Work instruction:
All lines after the one containing "camera: 35 degrees left, 5 degrees up", together with that line itself, should be written out exactly, down to the last line of the entries below.

Data supplied:
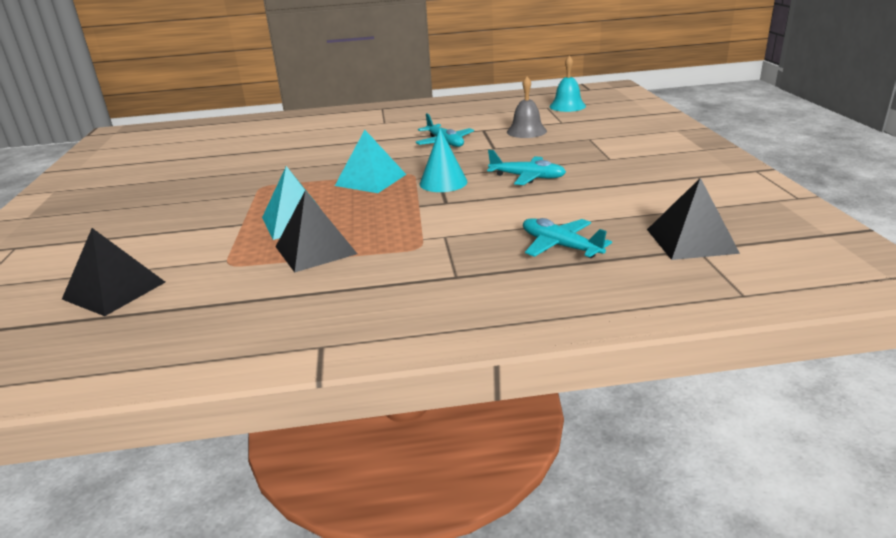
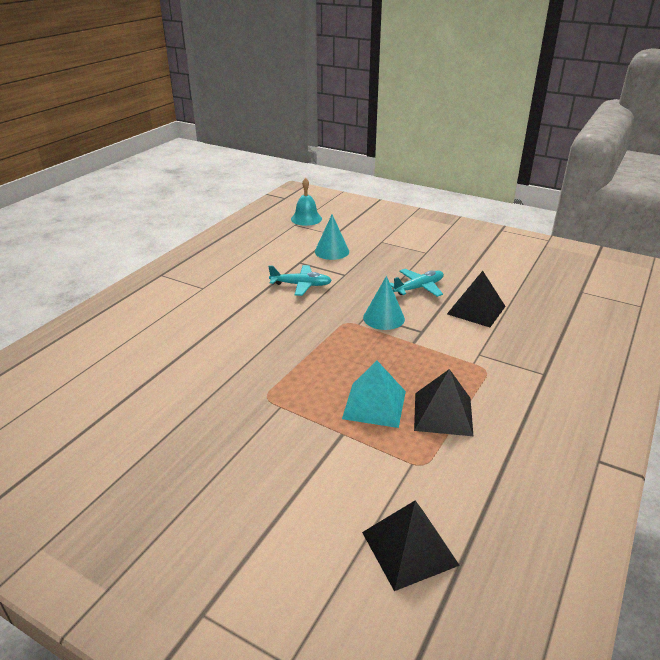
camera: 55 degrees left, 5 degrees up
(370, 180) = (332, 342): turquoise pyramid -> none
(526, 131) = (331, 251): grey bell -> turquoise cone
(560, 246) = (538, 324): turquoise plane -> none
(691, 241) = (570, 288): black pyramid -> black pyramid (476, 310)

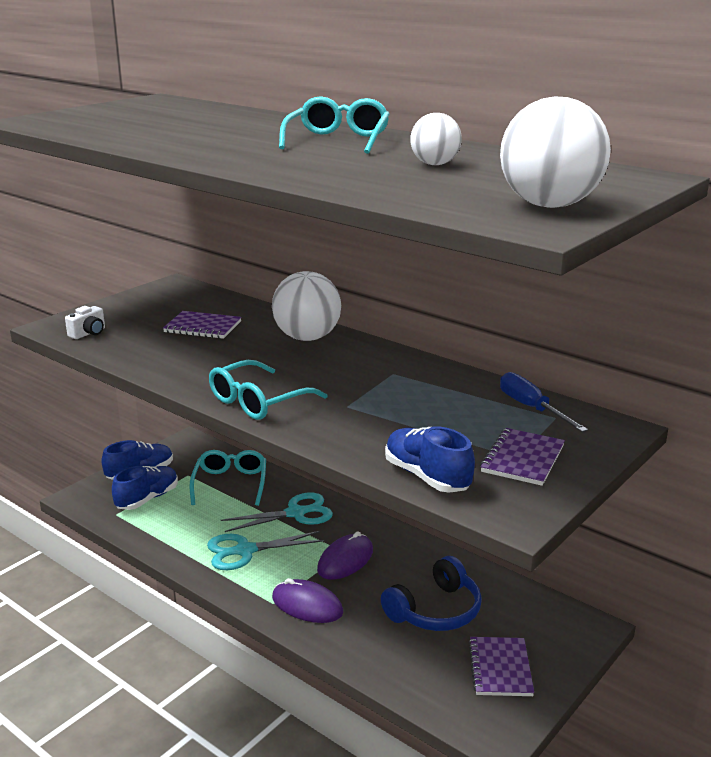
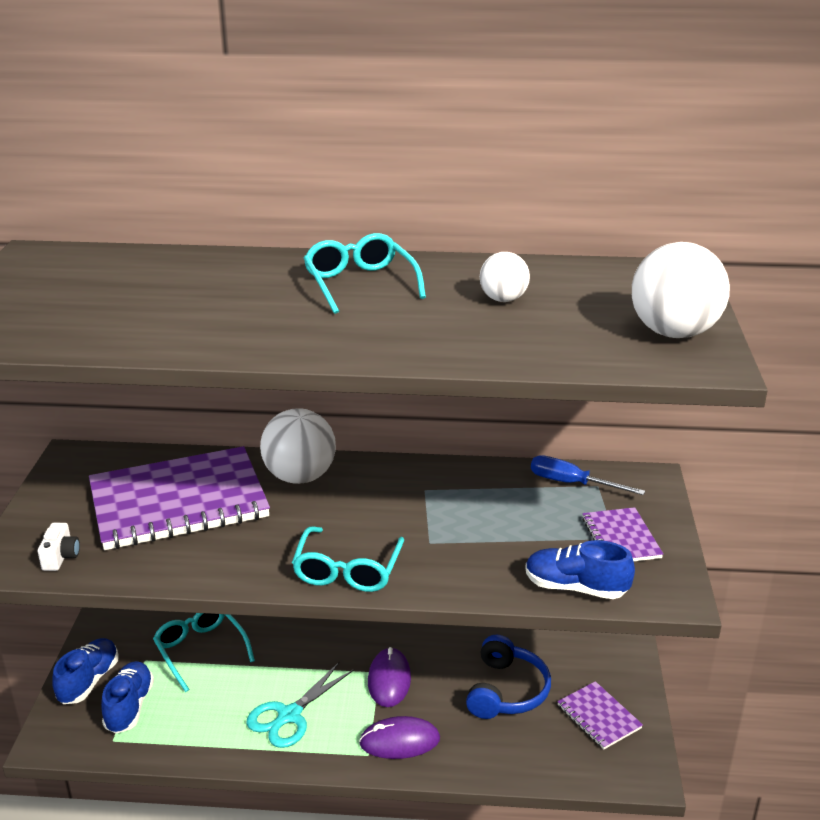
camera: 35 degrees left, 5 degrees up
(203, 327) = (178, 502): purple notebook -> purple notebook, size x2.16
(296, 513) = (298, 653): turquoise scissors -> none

Output:
camera: 35 degrees left, 5 degrees up
(203, 327) = (178, 502): purple notebook -> purple notebook, size x2.16
(296, 513) = (298, 653): turquoise scissors -> none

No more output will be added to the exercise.